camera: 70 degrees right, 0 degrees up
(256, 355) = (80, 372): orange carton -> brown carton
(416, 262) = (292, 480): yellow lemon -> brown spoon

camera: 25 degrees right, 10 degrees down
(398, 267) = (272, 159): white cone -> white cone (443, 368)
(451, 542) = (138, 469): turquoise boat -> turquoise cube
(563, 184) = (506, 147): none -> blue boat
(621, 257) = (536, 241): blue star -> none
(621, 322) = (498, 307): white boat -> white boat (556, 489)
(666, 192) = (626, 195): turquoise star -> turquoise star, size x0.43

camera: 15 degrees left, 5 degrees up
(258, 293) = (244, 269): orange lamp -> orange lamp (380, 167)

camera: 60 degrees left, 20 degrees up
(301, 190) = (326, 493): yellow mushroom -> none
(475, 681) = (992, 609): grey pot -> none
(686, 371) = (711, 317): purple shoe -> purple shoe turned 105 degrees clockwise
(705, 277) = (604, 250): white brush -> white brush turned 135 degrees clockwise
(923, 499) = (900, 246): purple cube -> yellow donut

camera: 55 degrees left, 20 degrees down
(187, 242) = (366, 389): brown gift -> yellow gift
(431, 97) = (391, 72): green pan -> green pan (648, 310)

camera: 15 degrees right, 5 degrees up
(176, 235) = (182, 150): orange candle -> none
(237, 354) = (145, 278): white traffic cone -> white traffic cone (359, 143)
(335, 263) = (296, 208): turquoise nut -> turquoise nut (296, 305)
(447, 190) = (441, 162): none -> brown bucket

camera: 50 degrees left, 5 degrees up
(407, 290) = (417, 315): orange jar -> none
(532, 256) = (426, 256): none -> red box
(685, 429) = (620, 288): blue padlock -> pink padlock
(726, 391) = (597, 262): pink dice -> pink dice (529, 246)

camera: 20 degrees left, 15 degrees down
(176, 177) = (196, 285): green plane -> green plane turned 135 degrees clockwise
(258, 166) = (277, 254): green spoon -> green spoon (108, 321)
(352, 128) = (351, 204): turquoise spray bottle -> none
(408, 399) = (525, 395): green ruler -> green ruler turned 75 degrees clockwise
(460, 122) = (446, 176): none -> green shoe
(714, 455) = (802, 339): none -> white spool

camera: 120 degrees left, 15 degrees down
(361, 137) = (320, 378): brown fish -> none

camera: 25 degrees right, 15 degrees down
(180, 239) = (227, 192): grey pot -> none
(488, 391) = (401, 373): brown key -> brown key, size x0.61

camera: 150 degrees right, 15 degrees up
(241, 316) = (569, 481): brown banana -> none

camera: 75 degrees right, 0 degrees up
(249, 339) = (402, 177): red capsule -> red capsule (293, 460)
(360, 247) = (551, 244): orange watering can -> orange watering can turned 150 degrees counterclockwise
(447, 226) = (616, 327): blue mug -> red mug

============================================================

▶ _What to work on_:
Go through the data and copy each line exactly as it was written.

▶ _Task output_:
camera: 70 degrees right, 0 degrees up
(256, 355) = (80, 372): orange carton -> brown carton
(416, 262) = (292, 480): yellow lemon -> brown spoon

camera: 25 degrees right, 10 degrees down
(398, 267) = (272, 159): white cone -> white cone (443, 368)
(451, 542) = (138, 469): turquoise boat -> turquoise cube
(563, 184) = (506, 147): none -> blue boat
(621, 257) = (536, 241): blue star -> none
(621, 322) = (498, 307): white boat -> white boat (556, 489)
(666, 192) = (626, 195): turquoise star -> turquoise star, size x0.43

camera: 15 degrees left, 5 degrees up
(258, 293) = (244, 269): orange lamp -> orange lamp (380, 167)

camera: 60 degrees left, 20 degrees up
(301, 190) = (326, 493): yellow mushroom -> none
(475, 681) = (992, 609): grey pot -> none
(686, 371) = (711, 317): purple shoe -> purple shoe turned 105 degrees clockwise
(705, 277) = (604, 250): white brush -> white brush turned 135 degrees clockwise
(923, 499) = (900, 246): purple cube -> yellow donut

camera: 55 degrees left, 20 degrees down
(187, 242) = (366, 389): brown gift -> yellow gift
(431, 97) = (391, 72): green pan -> green pan (648, 310)

camera: 15 degrees right, 5 degrees up
(176, 235) = (182, 150): orange candle -> none
(237, 354) = (145, 278): white traffic cone -> white traffic cone (359, 143)
(335, 263) = (296, 208): turquoise nut -> turquoise nut (296, 305)
(447, 190) = (441, 162): none -> brown bucket

camera: 50 degrees left, 5 degrees up
(407, 290) = (417, 315): orange jar -> none
(532, 256) = (426, 256): none -> red box
(685, 429) = (620, 288): blue padlock -> pink padlock
(726, 391) = (597, 262): pink dice -> pink dice (529, 246)

camera: 20 degrees left, 15 degrees down
(176, 177) = (196, 285): green plane -> green plane turned 135 degrees clockwise
(258, 166) = (277, 254): green spoon -> green spoon (108, 321)
(352, 128) = (351, 204): turquoise spray bottle -> none
(408, 399) = (525, 395): green ruler -> green ruler turned 75 degrees clockwise
(460, 122) = (446, 176): none -> green shoe
(714, 455) = (802, 339): none -> white spool

camera: 120 degrees left, 15 degrees down
(361, 137) = (320, 378): brown fish -> none

camera: 25 degrees right, 15 degrees down
(180, 239) = (227, 192): grey pot -> none
(488, 391) = (401, 373): brown key -> brown key, size x0.61

camera: 150 degrees right, 15 degrees up
(241, 316) = (569, 481): brown banana -> none

camera: 75 degrees right, 0 degrees up
(249, 339) = (402, 177): red capsule -> red capsule (293, 460)
(360, 247) = (551, 244): orange watering can -> orange watering can turned 150 degrees counterclockwise
(447, 226) = (616, 327): blue mug -> red mug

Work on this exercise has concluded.